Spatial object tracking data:
===

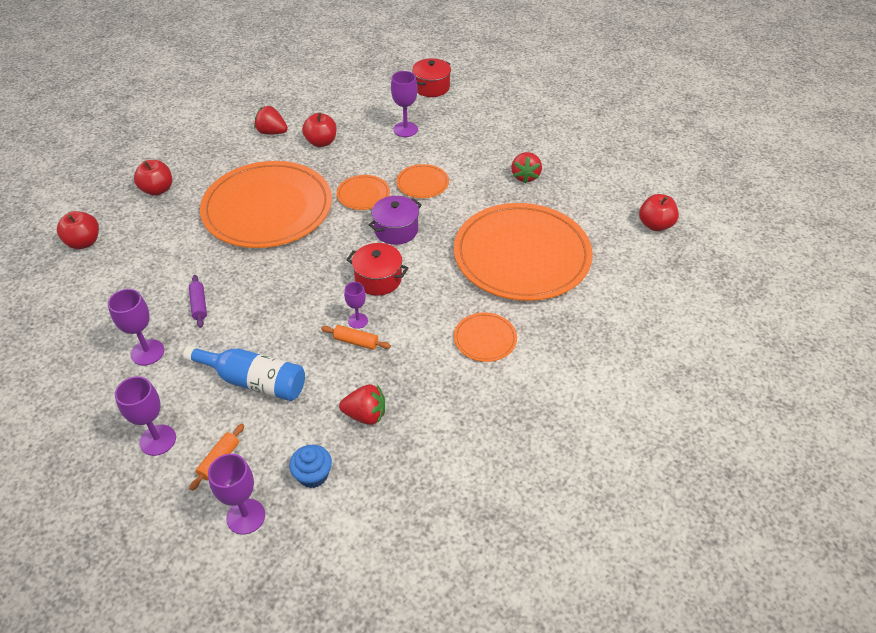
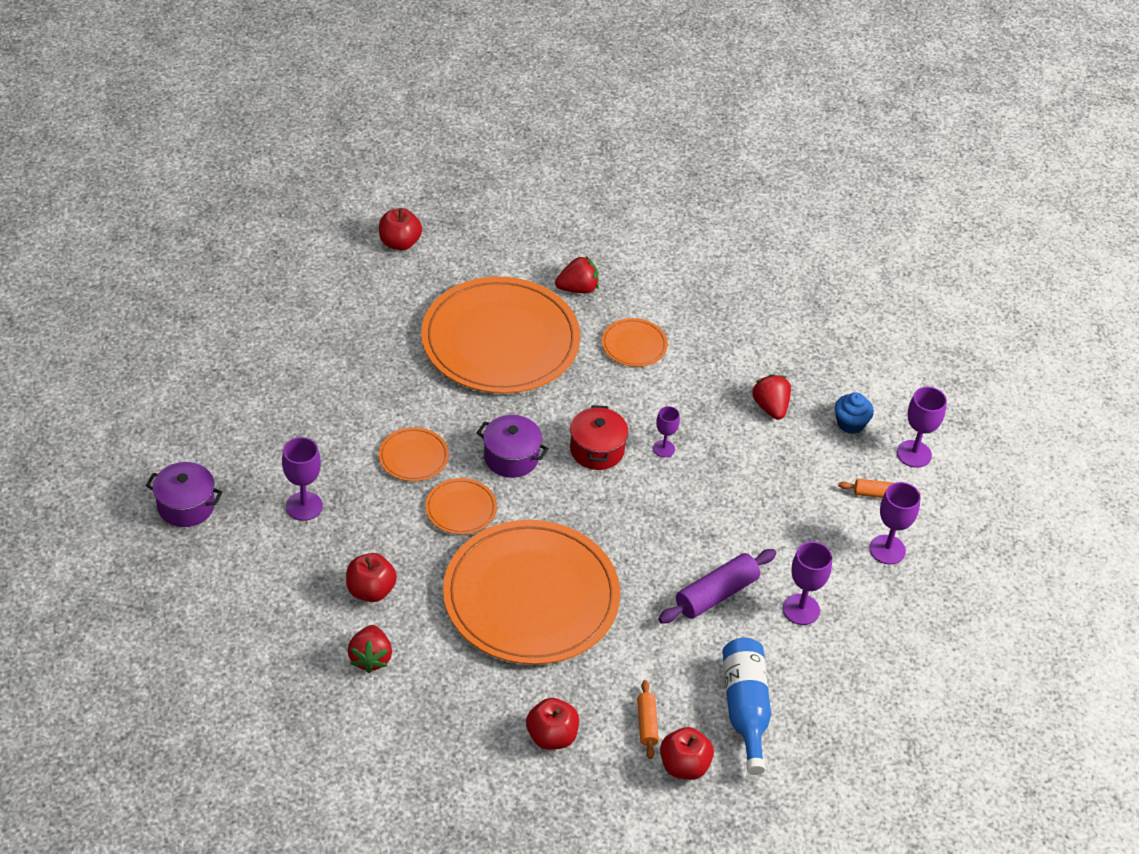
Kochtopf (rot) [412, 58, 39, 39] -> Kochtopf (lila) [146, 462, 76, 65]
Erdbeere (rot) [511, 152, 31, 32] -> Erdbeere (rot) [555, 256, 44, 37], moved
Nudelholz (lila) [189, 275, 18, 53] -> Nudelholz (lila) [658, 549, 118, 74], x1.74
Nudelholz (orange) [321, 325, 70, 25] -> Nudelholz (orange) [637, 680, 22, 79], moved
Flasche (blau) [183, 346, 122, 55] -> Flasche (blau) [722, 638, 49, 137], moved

===

What to do: Your answer should be the lines above that contain the word "lila", copied out.

Answer to the exercise:
Kochtopf (rot) [412, 58, 39, 39] -> Kochtopf (lila) [146, 462, 76, 65]
Nudelholz (lila) [189, 275, 18, 53] -> Nudelholz (lila) [658, 549, 118, 74], x1.74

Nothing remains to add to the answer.